§ What the exercise asks
The records that follow are to be repeated exactly, without any pictures.

§ Change listing data
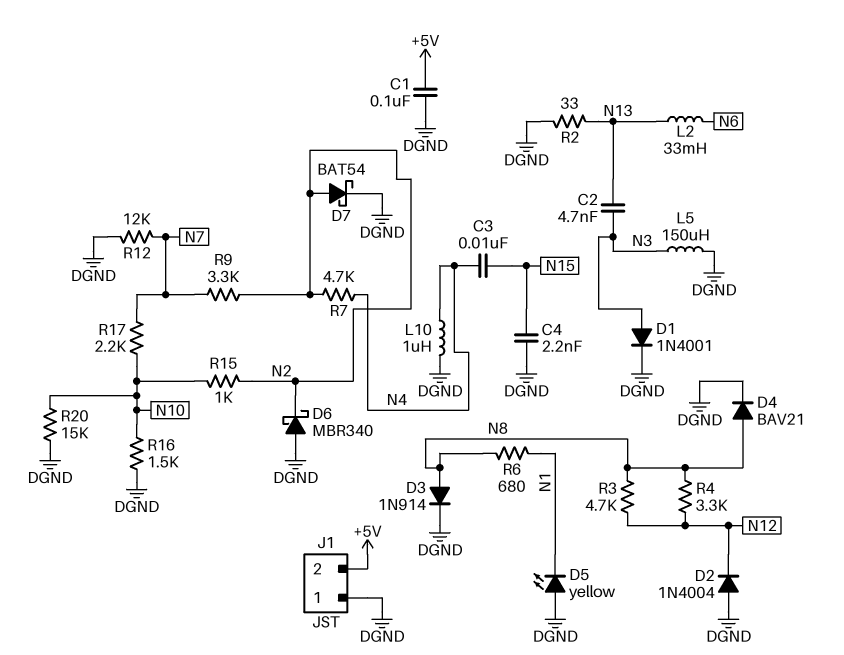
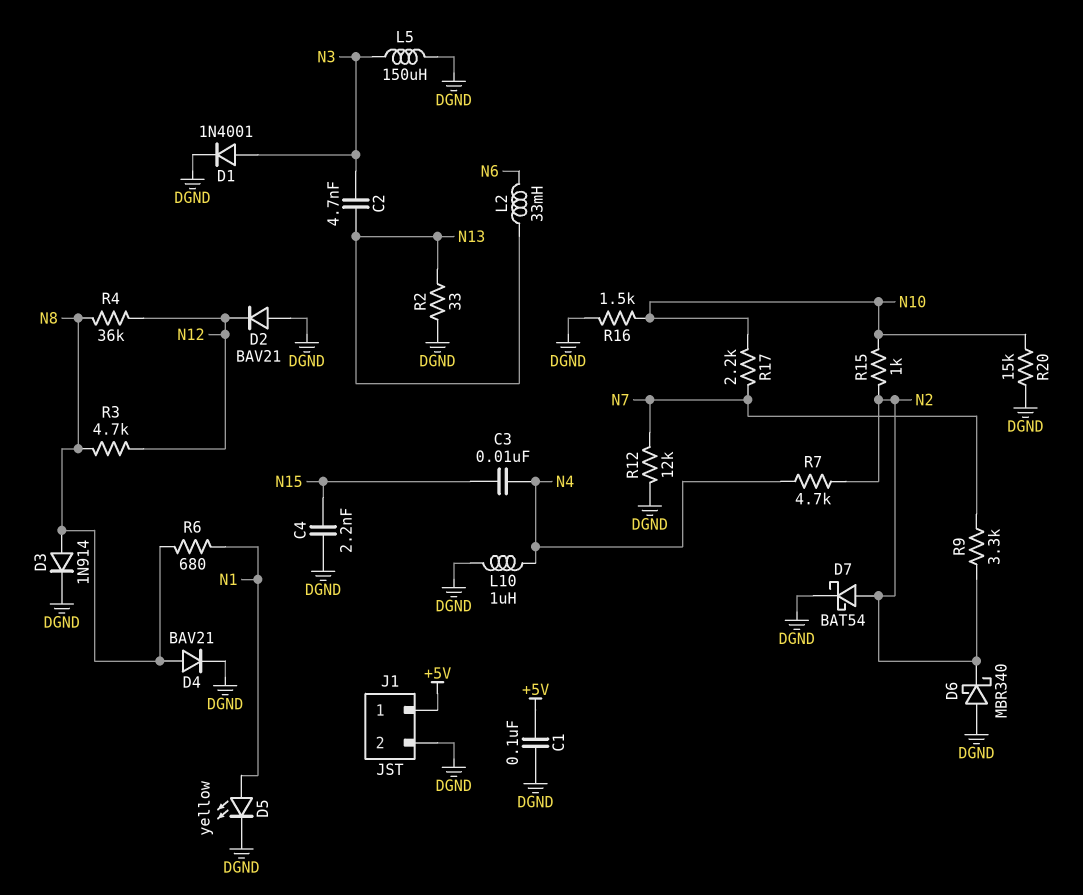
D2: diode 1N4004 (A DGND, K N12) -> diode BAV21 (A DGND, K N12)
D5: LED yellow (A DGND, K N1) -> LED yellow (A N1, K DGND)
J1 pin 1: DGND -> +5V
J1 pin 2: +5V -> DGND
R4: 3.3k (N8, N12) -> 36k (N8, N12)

§ Task answer
D2: diode 1N4004 (A DGND, K N12) -> diode BAV21 (A DGND, K N12)
D5: LED yellow (A DGND, K N1) -> LED yellow (A N1, K DGND)
J1 pin 1: DGND -> +5V
J1 pin 2: +5V -> DGND
R4: 3.3k (N8, N12) -> 36k (N8, N12)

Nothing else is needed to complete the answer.